**Records for the exercise:**
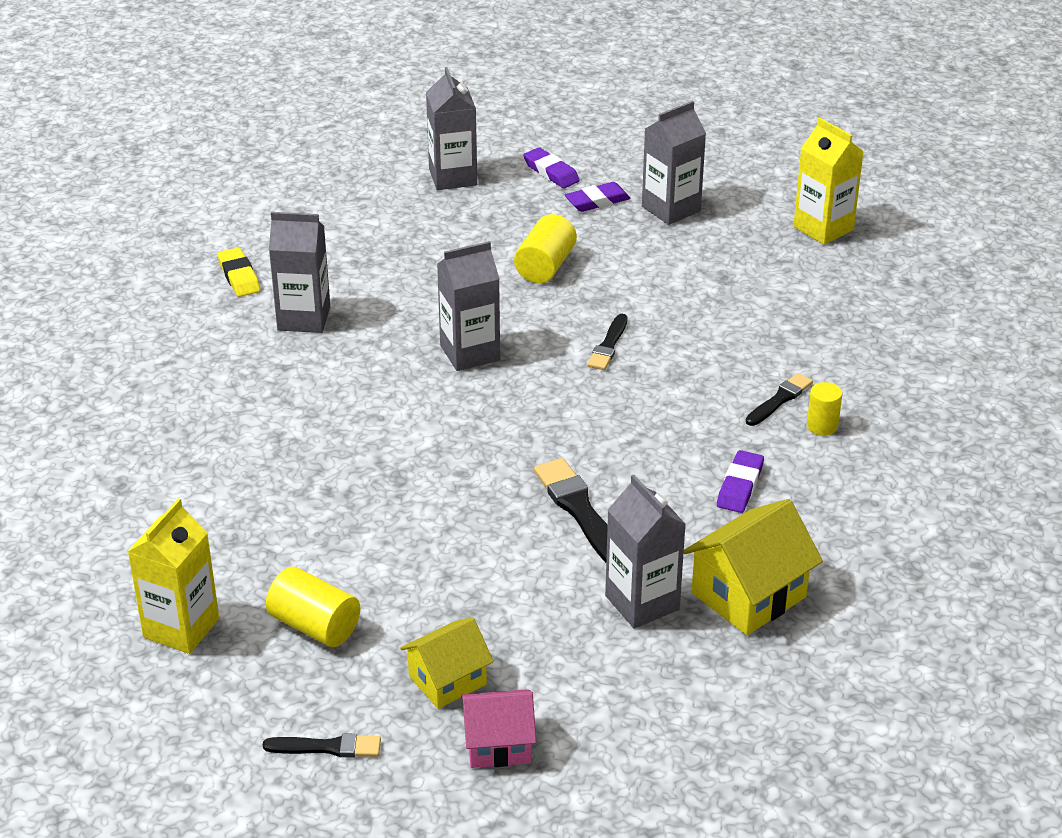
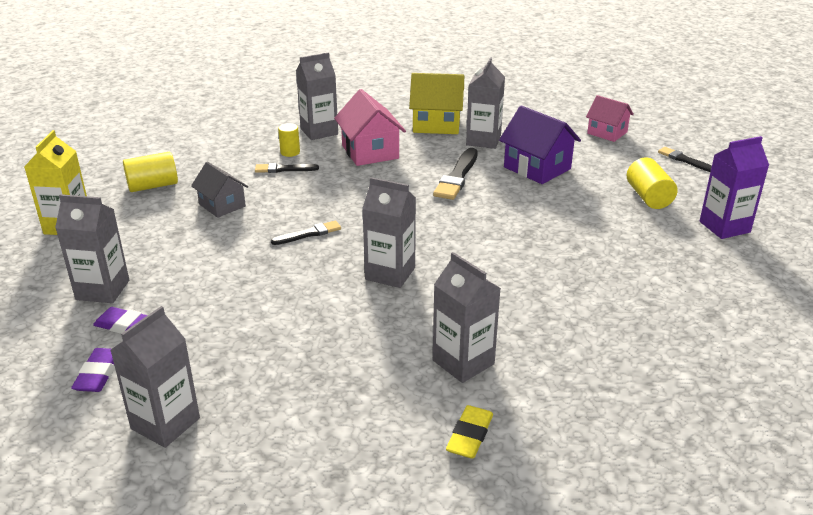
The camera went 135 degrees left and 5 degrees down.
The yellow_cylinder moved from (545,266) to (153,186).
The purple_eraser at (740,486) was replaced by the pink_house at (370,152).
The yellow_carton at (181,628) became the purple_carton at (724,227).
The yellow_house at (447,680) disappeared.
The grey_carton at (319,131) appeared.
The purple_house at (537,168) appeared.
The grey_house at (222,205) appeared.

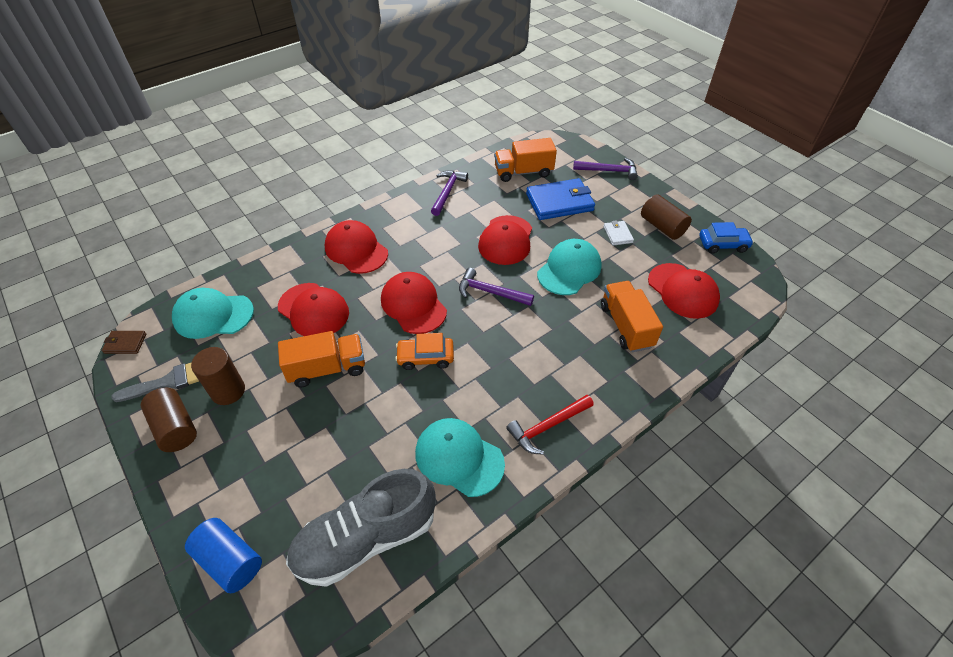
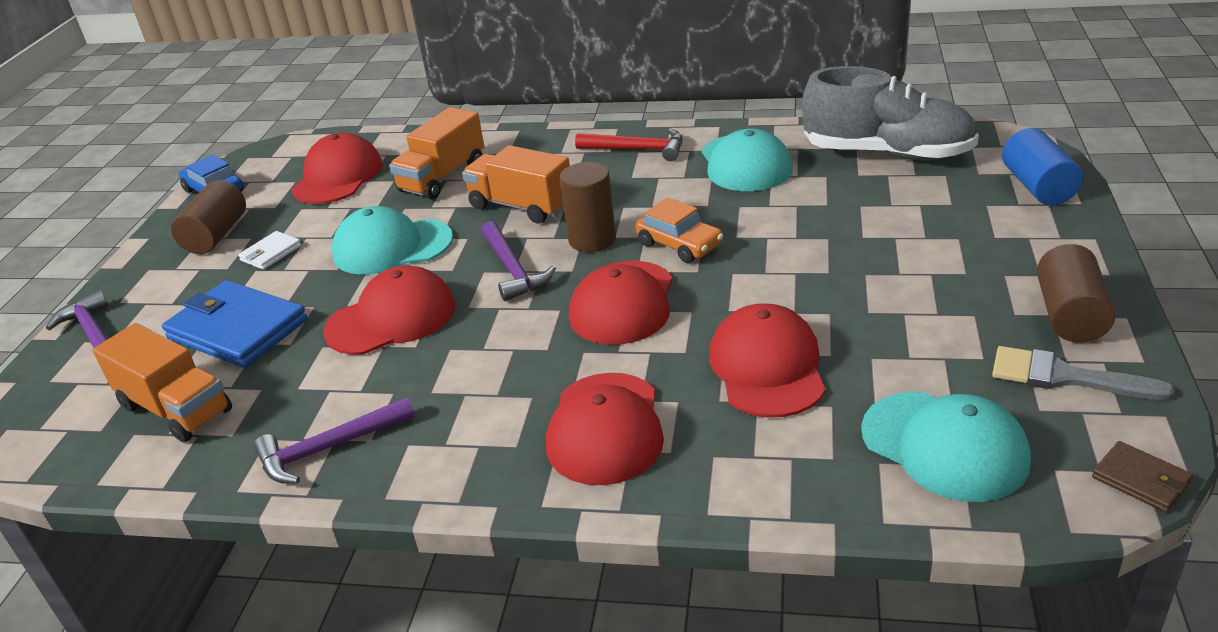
The camera went 130 degrees left and 15 degrees down.
The orange_truck moved from (327,369) to (521,206).
The brown_cylinder moved from (228,391) to (592,239).

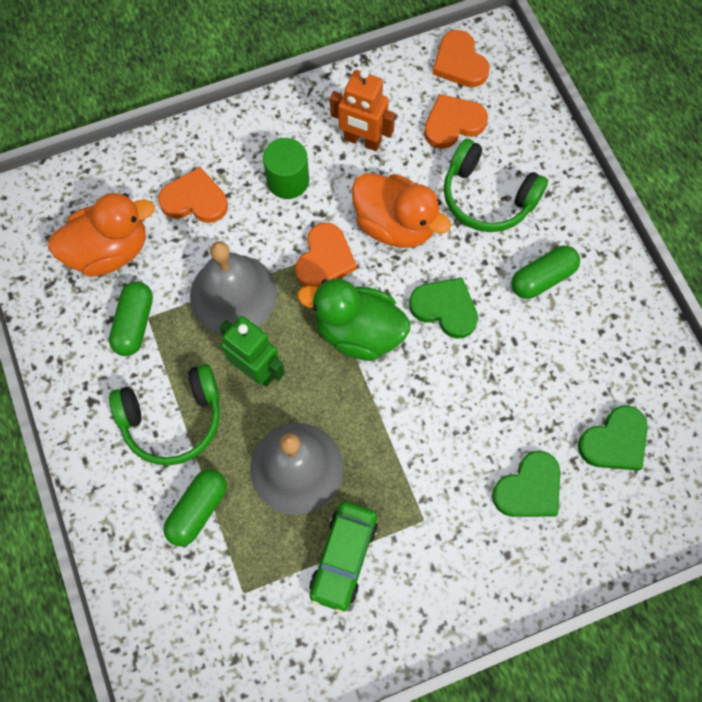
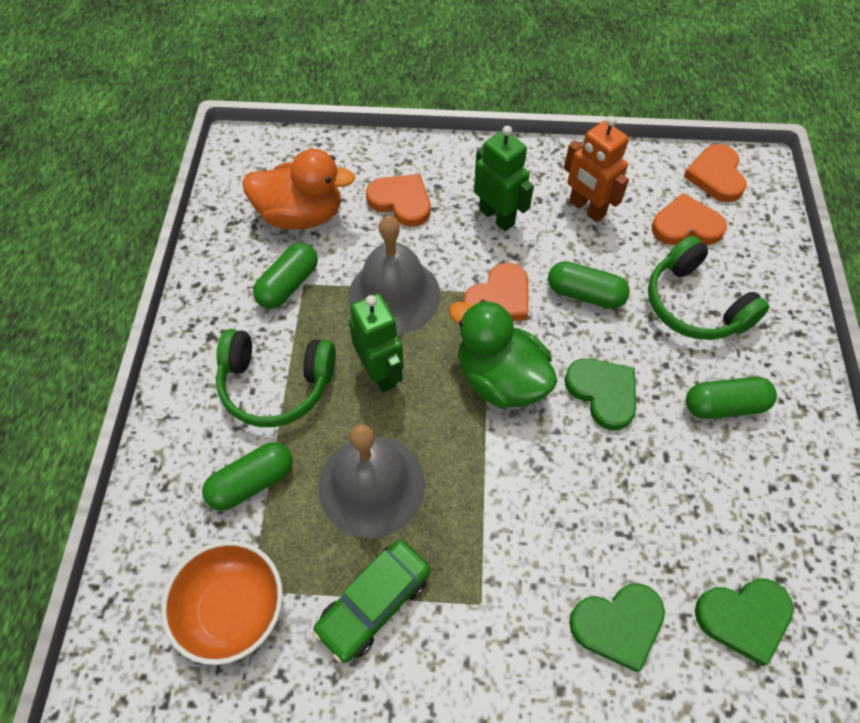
The camera went 25 degrees right and 10 degrees down.
The green_cylinder at (288,181) was replaced by the green_robot at (497,217).
The orange_duck at (395,225) was replaced by the green_capsule at (585,294).
The orange_bowl at (232,609) appeared.

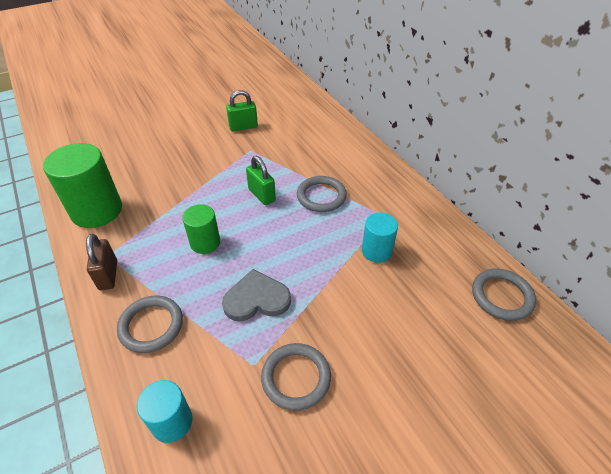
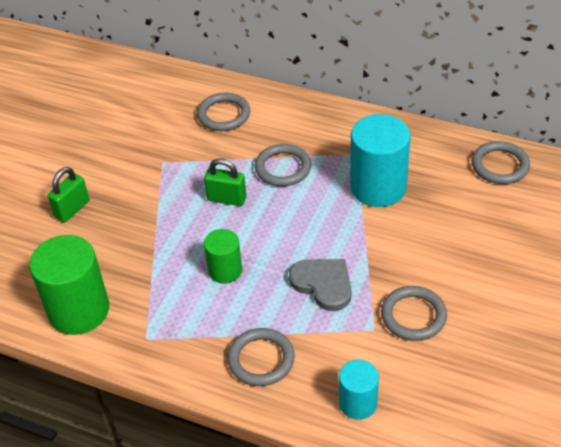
The camera went 35 degrees left and 0 degrees up.
The green_padlock moved from (243,127) to (72,209).
The turquoise_cylinder at (376,251) changed to 1.76 times the size.
The brown_padlock at (108,275) disappeared.
The grey_heart at (256,299) turned 90 degrees clockwise.
The grey_ring at (224,115) appeared.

**Task brief:** Everything from the line with "The yellow_carton at" through the end of the records is to be repeated exactly. The pictures are not.

**Response for this exercise:**
The yellow_carton at (181,628) became the purple_carton at (724,227).
The yellow_house at (447,680) disappeared.
The grey_carton at (319,131) appeared.
The purple_house at (537,168) appeared.
The grey_house at (222,205) appeared.

The camera went 130 degrees left and 15 degrees down.
The orange_truck moved from (327,369) to (521,206).
The brown_cylinder moved from (228,391) to (592,239).

The camera went 25 degrees right and 10 degrees down.
The green_cylinder at (288,181) was replaced by the green_robot at (497,217).
The orange_duck at (395,225) was replaced by the green_capsule at (585,294).
The orange_bowl at (232,609) appeared.

The camera went 35 degrees left and 0 degrees up.
The green_padlock moved from (243,127) to (72,209).
The turquoise_cylinder at (376,251) changed to 1.76 times the size.
The brown_padlock at (108,275) disappeared.
The grey_heart at (256,299) turned 90 degrees clockwise.
The grey_ring at (224,115) appeared.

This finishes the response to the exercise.